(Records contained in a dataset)
= Beginning of Section =
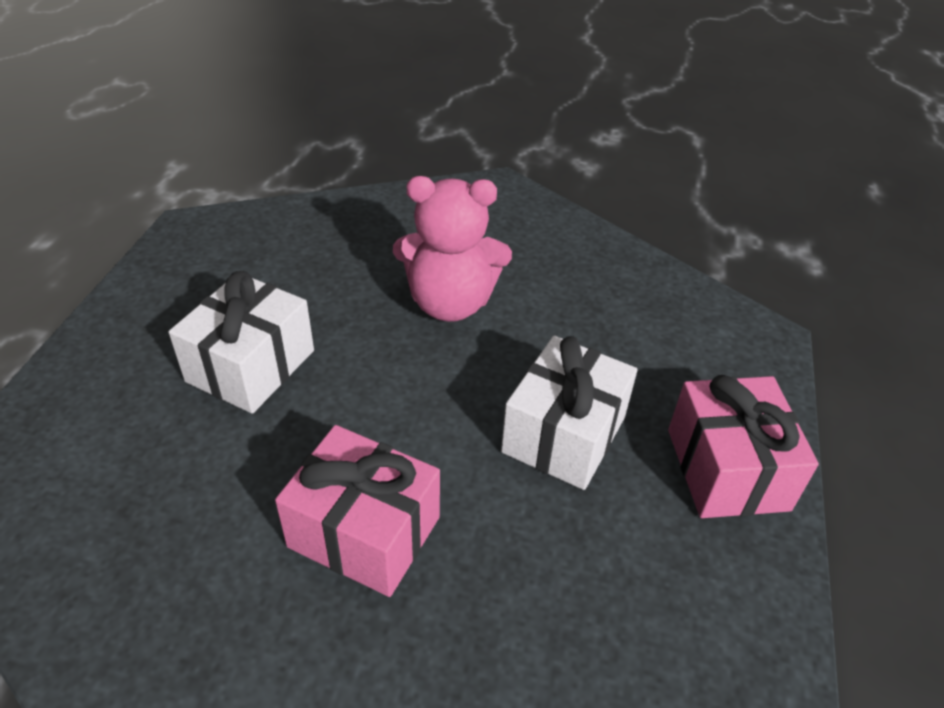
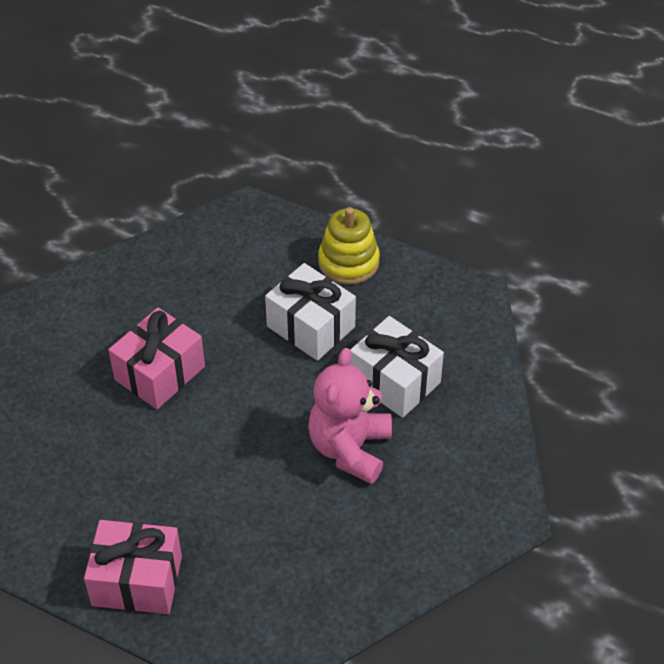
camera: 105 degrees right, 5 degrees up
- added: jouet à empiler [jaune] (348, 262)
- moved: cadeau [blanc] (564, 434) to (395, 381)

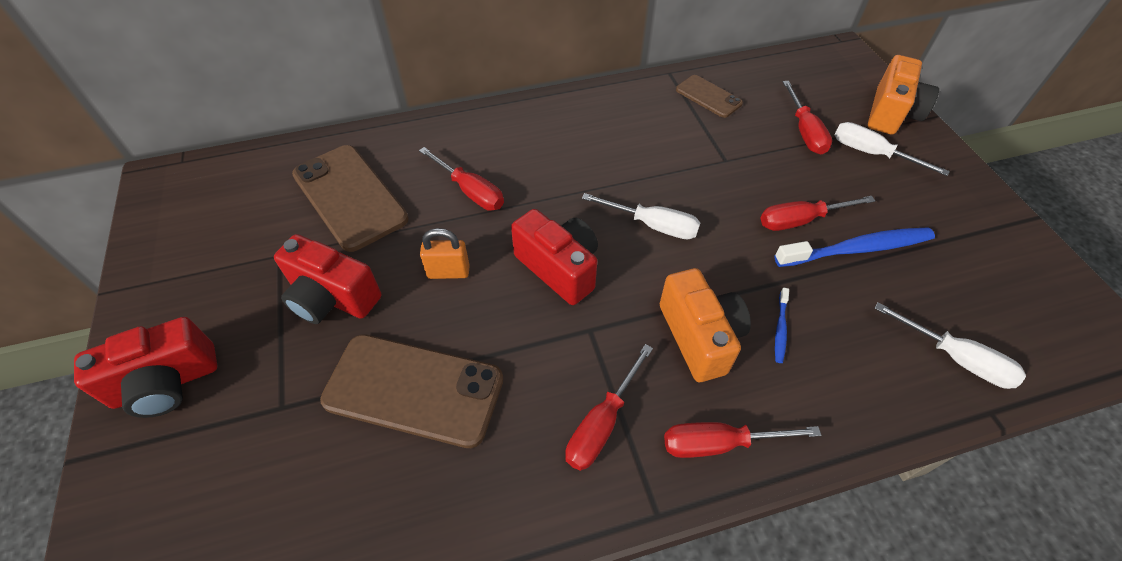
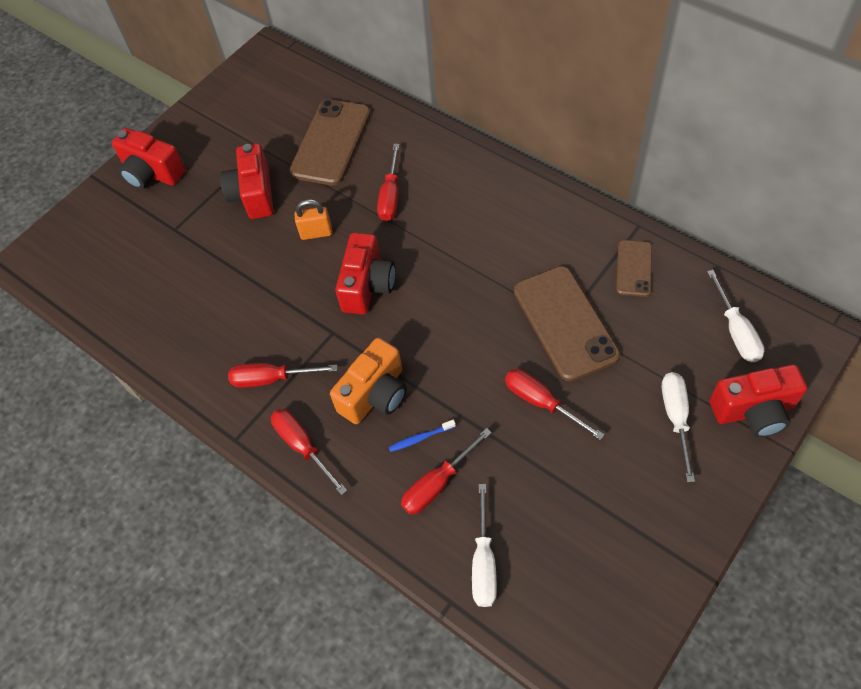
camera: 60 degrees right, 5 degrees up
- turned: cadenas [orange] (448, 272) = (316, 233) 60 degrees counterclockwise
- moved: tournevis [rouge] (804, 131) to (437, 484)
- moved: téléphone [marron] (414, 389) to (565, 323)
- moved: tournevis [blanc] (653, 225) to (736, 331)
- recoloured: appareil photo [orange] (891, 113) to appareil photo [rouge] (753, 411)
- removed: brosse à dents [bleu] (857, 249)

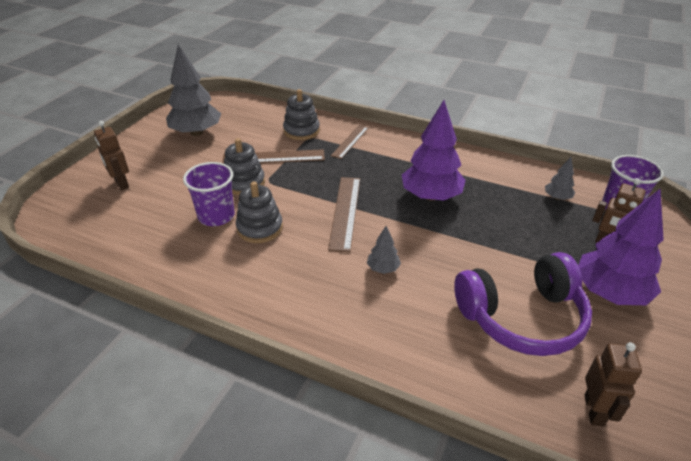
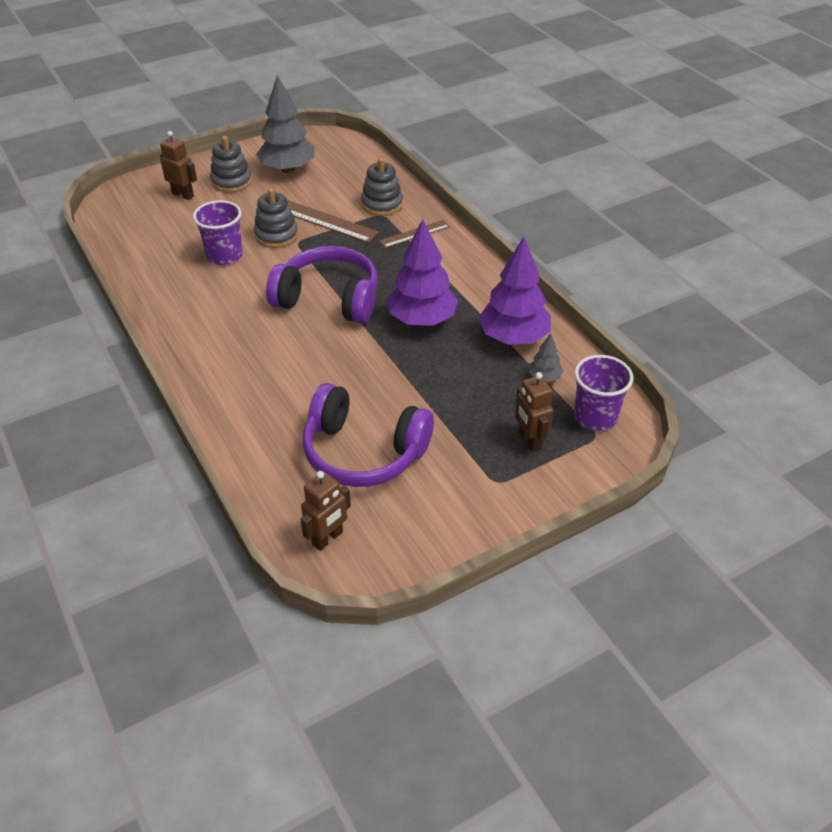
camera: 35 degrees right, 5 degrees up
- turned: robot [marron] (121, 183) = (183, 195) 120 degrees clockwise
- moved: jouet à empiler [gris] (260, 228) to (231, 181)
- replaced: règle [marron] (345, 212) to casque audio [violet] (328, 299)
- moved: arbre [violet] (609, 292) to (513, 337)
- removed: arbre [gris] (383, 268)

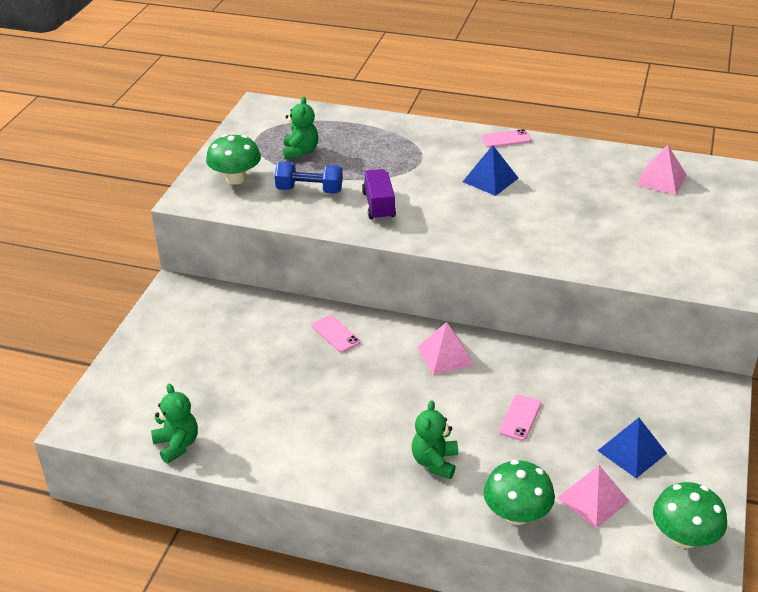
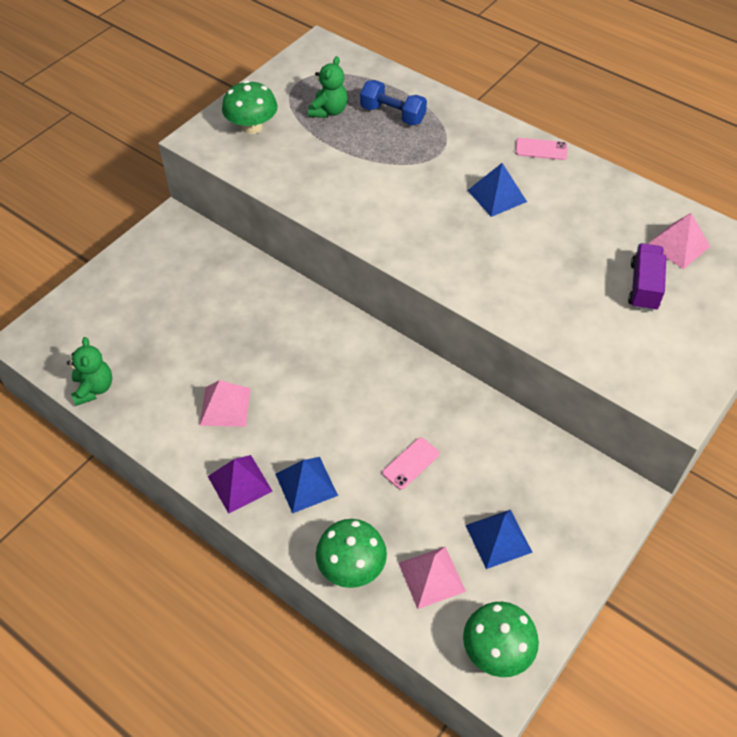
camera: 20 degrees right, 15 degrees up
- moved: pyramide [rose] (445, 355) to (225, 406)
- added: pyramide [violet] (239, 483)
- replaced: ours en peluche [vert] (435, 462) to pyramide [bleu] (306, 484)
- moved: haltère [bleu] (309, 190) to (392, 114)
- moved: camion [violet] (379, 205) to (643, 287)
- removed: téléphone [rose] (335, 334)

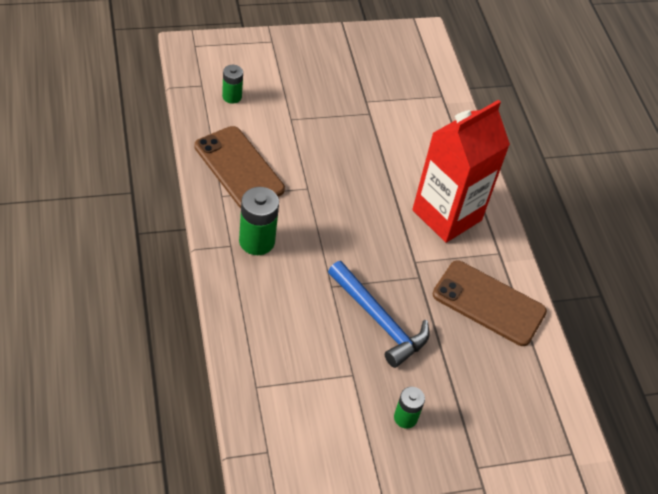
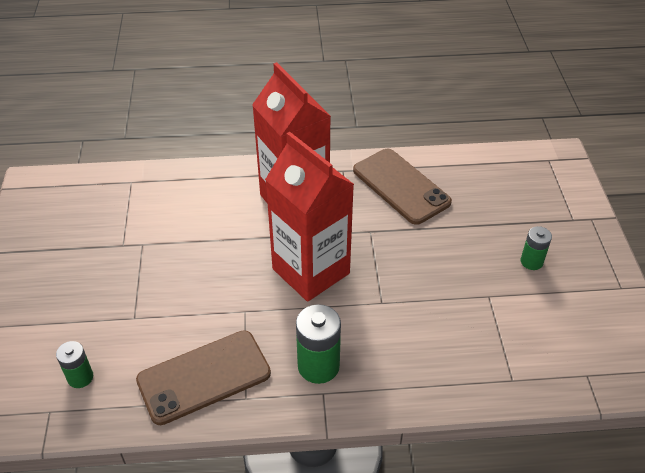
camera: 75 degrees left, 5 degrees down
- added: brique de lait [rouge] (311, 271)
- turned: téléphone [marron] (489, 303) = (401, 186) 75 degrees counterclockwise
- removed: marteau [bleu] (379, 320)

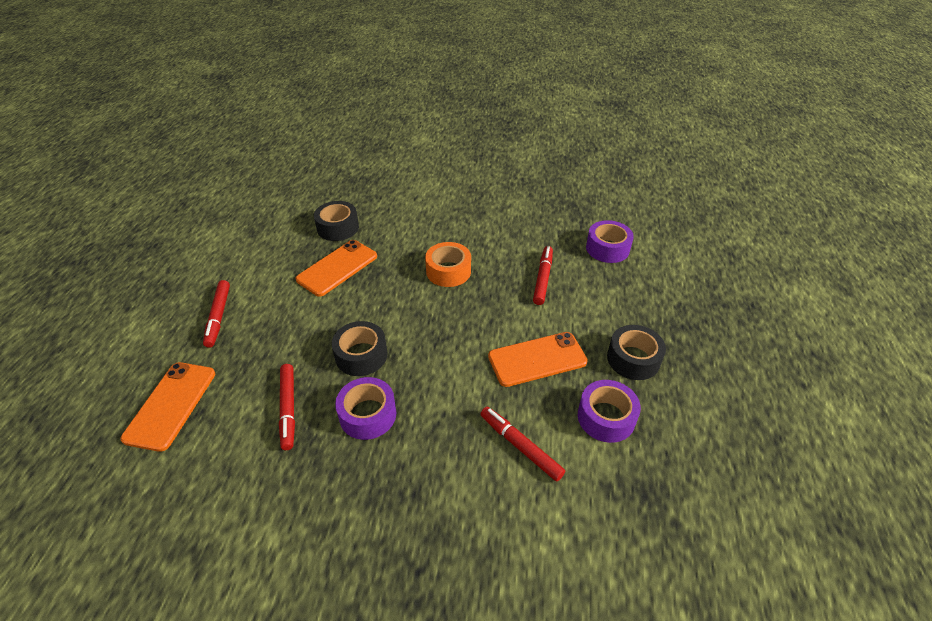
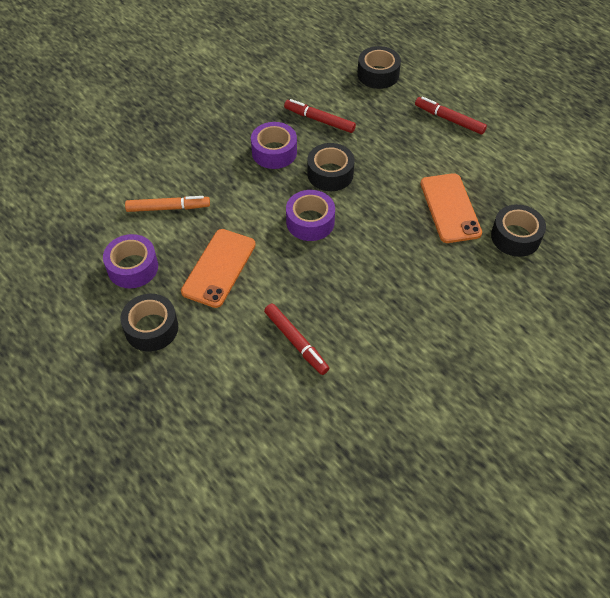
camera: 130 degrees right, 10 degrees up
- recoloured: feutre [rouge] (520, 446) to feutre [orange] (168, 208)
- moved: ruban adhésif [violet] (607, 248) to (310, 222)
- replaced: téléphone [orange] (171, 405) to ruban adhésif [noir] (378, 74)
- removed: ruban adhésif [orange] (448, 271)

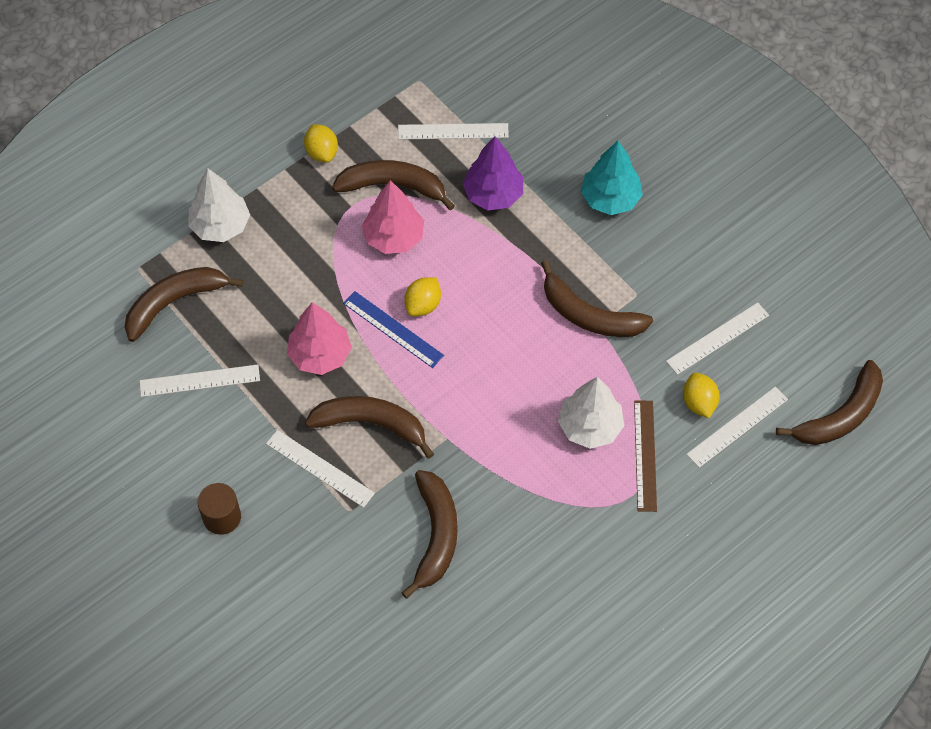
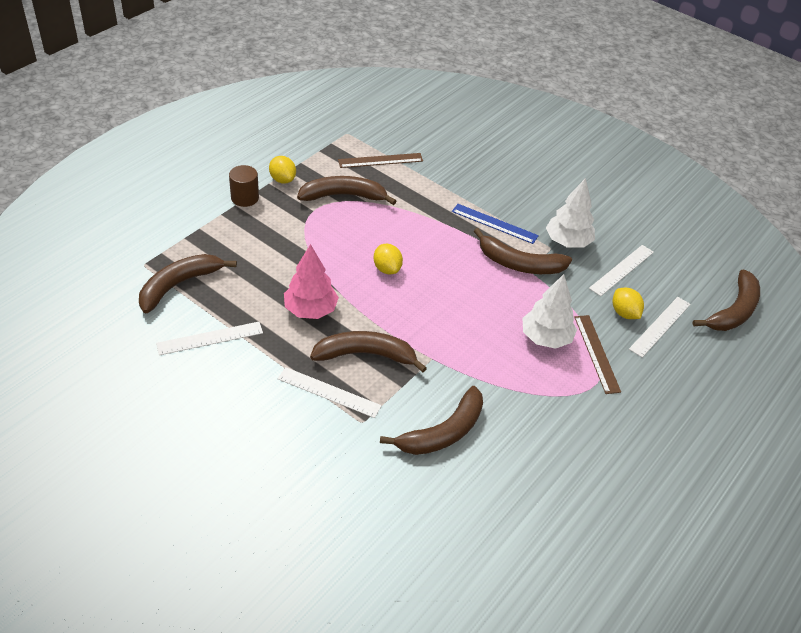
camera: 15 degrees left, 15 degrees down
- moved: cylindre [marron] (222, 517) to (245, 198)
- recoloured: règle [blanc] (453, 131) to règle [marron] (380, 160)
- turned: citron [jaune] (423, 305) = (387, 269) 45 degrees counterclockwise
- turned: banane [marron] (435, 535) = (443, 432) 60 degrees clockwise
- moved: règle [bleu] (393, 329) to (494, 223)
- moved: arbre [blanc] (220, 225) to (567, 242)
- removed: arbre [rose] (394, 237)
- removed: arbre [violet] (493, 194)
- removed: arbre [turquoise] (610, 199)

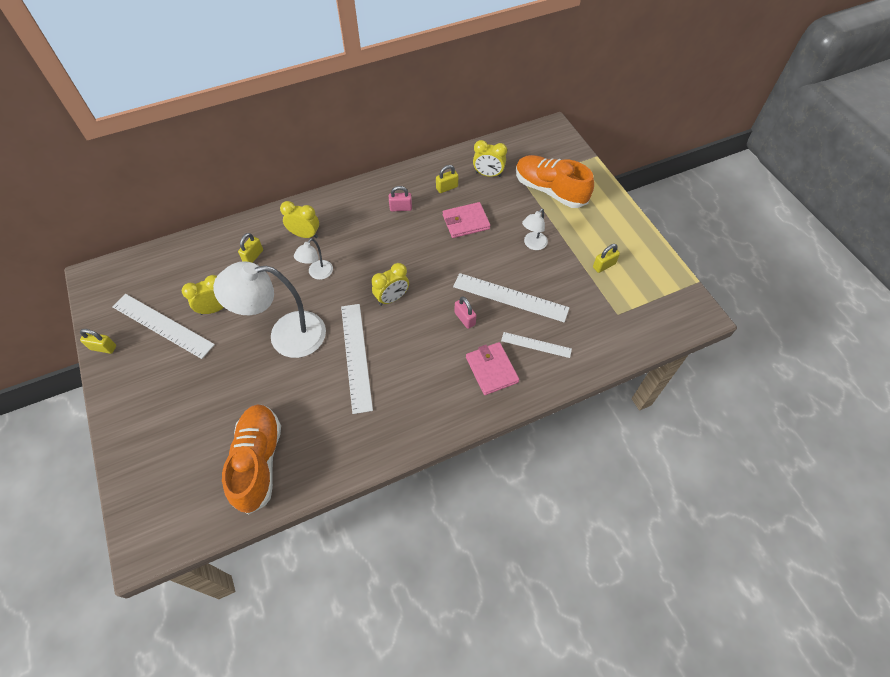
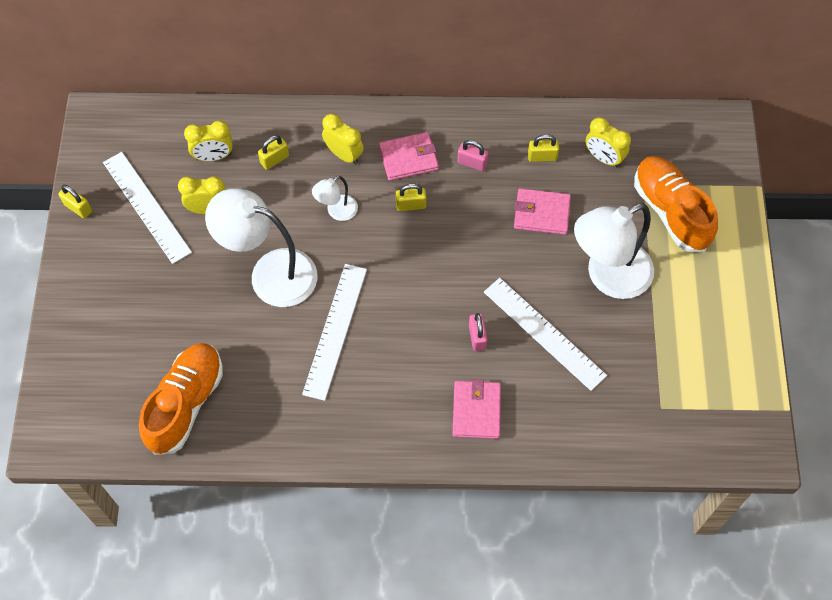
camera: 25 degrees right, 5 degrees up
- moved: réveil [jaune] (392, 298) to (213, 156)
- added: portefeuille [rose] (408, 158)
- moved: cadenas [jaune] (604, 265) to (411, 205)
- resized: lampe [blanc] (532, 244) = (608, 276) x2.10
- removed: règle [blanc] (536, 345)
= End of Section =
## TRY IT
Read the data above and pull out each line that holds the string "right".

## REPLY TO THE EXERCISE
camera: 105 degrees right, 5 degrees up
camera: 60 degrees right, 5 degrees up
camera: 35 degrees right, 5 degrees up
camera: 20 degrees right, 15 degrees up
camera: 130 degrees right, 10 degrees up
camera: 25 degrees right, 5 degrees up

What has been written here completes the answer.